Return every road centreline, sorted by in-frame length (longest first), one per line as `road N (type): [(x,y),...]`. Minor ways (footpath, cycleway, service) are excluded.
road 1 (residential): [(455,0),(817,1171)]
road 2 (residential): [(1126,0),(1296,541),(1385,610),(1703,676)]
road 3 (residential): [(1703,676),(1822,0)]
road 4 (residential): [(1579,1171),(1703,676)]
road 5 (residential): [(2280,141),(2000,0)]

····················

What you are asked to do: All the records above need to be set down again exactly as they were given.

Exercise output:
Return every road centreline, sorted by in-frame length (longest first), one per line as `road N (type): [(x,y),...]`. Minor ways (footpath, cycleway, service) are excluded.
road 1 (residential): [(455,0),(817,1171)]
road 2 (residential): [(1126,0),(1296,541),(1385,610),(1703,676)]
road 3 (residential): [(1703,676),(1822,0)]
road 4 (residential): [(1579,1171),(1703,676)]
road 5 (residential): [(2280,141),(2000,0)]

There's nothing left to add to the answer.